Write out all of the data again, precisely as it appears.
BEGIN MATERIAL TO PROCESS
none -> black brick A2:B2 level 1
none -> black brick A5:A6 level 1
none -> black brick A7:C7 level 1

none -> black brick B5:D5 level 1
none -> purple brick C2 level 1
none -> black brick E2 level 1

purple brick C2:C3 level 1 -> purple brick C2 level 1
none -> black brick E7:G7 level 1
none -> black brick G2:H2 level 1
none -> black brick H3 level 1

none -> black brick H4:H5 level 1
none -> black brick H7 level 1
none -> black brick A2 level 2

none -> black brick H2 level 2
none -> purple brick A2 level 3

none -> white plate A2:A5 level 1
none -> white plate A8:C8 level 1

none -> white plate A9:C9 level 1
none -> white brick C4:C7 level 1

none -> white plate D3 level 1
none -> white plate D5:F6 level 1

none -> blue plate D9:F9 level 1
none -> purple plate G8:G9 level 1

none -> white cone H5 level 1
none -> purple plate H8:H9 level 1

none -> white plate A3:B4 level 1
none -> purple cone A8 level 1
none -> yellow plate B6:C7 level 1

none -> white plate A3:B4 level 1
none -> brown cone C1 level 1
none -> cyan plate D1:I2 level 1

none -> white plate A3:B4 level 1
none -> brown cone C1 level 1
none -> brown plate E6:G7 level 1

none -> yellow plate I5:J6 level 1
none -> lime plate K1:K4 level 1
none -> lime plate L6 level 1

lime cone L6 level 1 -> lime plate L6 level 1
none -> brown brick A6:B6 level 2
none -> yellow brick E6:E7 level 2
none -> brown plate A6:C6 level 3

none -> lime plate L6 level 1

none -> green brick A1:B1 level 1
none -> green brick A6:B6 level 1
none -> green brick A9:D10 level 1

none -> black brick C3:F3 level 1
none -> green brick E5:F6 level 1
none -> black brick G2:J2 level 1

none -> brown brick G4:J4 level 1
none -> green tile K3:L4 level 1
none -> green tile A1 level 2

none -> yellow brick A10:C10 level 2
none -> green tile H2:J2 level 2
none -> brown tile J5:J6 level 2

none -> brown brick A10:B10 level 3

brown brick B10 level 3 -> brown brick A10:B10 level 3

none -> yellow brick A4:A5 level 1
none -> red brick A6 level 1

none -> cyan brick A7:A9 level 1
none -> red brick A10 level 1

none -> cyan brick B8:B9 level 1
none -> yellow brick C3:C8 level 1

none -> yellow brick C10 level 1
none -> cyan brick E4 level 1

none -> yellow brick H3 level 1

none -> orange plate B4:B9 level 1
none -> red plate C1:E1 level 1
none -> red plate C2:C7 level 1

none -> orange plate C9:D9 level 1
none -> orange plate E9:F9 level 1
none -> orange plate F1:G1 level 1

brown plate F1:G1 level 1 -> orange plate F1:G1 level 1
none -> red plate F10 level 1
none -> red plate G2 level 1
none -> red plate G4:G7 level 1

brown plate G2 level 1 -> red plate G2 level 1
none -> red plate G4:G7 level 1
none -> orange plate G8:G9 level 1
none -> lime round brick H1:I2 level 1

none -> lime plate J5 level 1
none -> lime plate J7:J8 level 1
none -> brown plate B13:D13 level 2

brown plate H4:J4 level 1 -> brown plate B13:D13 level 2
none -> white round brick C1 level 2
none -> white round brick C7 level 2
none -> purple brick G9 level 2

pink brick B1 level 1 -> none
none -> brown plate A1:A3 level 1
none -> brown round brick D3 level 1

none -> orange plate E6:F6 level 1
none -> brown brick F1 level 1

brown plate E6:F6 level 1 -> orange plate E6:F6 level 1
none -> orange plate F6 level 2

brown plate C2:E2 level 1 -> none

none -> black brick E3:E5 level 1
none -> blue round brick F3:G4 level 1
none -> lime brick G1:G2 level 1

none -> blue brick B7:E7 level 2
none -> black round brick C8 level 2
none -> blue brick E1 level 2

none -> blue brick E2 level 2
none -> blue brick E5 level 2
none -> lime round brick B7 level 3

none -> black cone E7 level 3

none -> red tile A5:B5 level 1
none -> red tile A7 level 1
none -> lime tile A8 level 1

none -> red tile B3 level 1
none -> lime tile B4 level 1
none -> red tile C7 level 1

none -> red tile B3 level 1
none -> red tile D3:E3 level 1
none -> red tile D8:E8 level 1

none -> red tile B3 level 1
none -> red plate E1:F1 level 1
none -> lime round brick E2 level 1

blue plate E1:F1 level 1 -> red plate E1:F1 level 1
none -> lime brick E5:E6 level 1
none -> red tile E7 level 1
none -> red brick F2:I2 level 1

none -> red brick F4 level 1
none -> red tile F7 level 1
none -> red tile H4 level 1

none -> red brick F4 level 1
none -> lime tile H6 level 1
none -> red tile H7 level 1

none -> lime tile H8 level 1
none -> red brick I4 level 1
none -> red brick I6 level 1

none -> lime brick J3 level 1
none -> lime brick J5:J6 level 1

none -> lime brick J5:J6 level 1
END MATERIAL TO PROCESS
== EXERCISE OUTPUT ==
none -> black brick A2:B2 level 1
none -> black brick A5:A6 level 1
none -> black brick A7:C7 level 1

none -> black brick B5:D5 level 1
none -> purple brick C2 level 1
none -> black brick E2 level 1

purple brick C2:C3 level 1 -> purple brick C2 level 1
none -> black brick E7:G7 level 1
none -> black brick G2:H2 level 1
none -> black brick H3 level 1

none -> black brick H4:H5 level 1
none -> black brick H7 level 1
none -> black brick A2 level 2

none -> black brick H2 level 2
none -> purple brick A2 level 3

none -> white plate A2:A5 level 1
none -> white plate A8:C8 level 1

none -> white plate A9:C9 level 1
none -> white brick C4:C7 level 1

none -> white plate D3 level 1
none -> white plate D5:F6 level 1

none -> blue plate D9:F9 level 1
none -> purple plate G8:G9 level 1

none -> white cone H5 level 1
none -> purple plate H8:H9 level 1

none -> white plate A3:B4 level 1
none -> purple cone A8 level 1
none -> yellow plate B6:C7 level 1

none -> white plate A3:B4 level 1
none -> brown cone C1 level 1
none -> cyan plate D1:I2 level 1

none -> white plate A3:B4 level 1
none -> brown cone C1 level 1
none -> brown plate E6:G7 level 1

none -> yellow plate I5:J6 level 1
none -> lime plate K1:K4 level 1
none -> lime plate L6 level 1

lime cone L6 level 1 -> lime plate L6 level 1
none -> brown brick A6:B6 level 2
none -> yellow brick E6:E7 level 2
none -> brown plate A6:C6 level 3

none -> lime plate L6 level 1

none -> green brick A1:B1 level 1
none -> green brick A6:B6 level 1
none -> green brick A9:D10 level 1

none -> black brick C3:F3 level 1
none -> green brick E5:F6 level 1
none -> black brick G2:J2 level 1

none -> brown brick G4:J4 level 1
none -> green tile K3:L4 level 1
none -> green tile A1 level 2

none -> yellow brick A10:C10 level 2
none -> green tile H2:J2 level 2
none -> brown tile J5:J6 level 2

none -> brown brick A10:B10 level 3

brown brick B10 level 3 -> brown brick A10:B10 level 3

none -> yellow brick A4:A5 level 1
none -> red brick A6 level 1

none -> cyan brick A7:A9 level 1
none -> red brick A10 level 1

none -> cyan brick B8:B9 level 1
none -> yellow brick C3:C8 level 1

none -> yellow brick C10 level 1
none -> cyan brick E4 level 1

none -> yellow brick H3 level 1

none -> orange plate B4:B9 level 1
none -> red plate C1:E1 level 1
none -> red plate C2:C7 level 1

none -> orange plate C9:D9 level 1
none -> orange plate E9:F9 level 1
none -> orange plate F1:G1 level 1

brown plate F1:G1 level 1 -> orange plate F1:G1 level 1
none -> red plate F10 level 1
none -> red plate G2 level 1
none -> red plate G4:G7 level 1

brown plate G2 level 1 -> red plate G2 level 1
none -> red plate G4:G7 level 1
none -> orange plate G8:G9 level 1
none -> lime round brick H1:I2 level 1

none -> lime plate J5 level 1
none -> lime plate J7:J8 level 1
none -> brown plate B13:D13 level 2

brown plate H4:J4 level 1 -> brown plate B13:D13 level 2
none -> white round brick C1 level 2
none -> white round brick C7 level 2
none -> purple brick G9 level 2

pink brick B1 level 1 -> none
none -> brown plate A1:A3 level 1
none -> brown round brick D3 level 1

none -> orange plate E6:F6 level 1
none -> brown brick F1 level 1

brown plate E6:F6 level 1 -> orange plate E6:F6 level 1
none -> orange plate F6 level 2

brown plate C2:E2 level 1 -> none

none -> black brick E3:E5 level 1
none -> blue round brick F3:G4 level 1
none -> lime brick G1:G2 level 1

none -> blue brick B7:E7 level 2
none -> black round brick C8 level 2
none -> blue brick E1 level 2

none -> blue brick E2 level 2
none -> blue brick E5 level 2
none -> lime round brick B7 level 3

none -> black cone E7 level 3

none -> red tile A5:B5 level 1
none -> red tile A7 level 1
none -> lime tile A8 level 1

none -> red tile B3 level 1
none -> lime tile B4 level 1
none -> red tile C7 level 1

none -> red tile B3 level 1
none -> red tile D3:E3 level 1
none -> red tile D8:E8 level 1

none -> red tile B3 level 1
none -> red plate E1:F1 level 1
none -> lime round brick E2 level 1

blue plate E1:F1 level 1 -> red plate E1:F1 level 1
none -> lime brick E5:E6 level 1
none -> red tile E7 level 1
none -> red brick F2:I2 level 1

none -> red brick F4 level 1
none -> red tile F7 level 1
none -> red tile H4 level 1

none -> red brick F4 level 1
none -> lime tile H6 level 1
none -> red tile H7 level 1

none -> lime tile H8 level 1
none -> red brick I4 level 1
none -> red brick I6 level 1

none -> lime brick J3 level 1
none -> lime brick J5:J6 level 1

none -> lime brick J5:J6 level 1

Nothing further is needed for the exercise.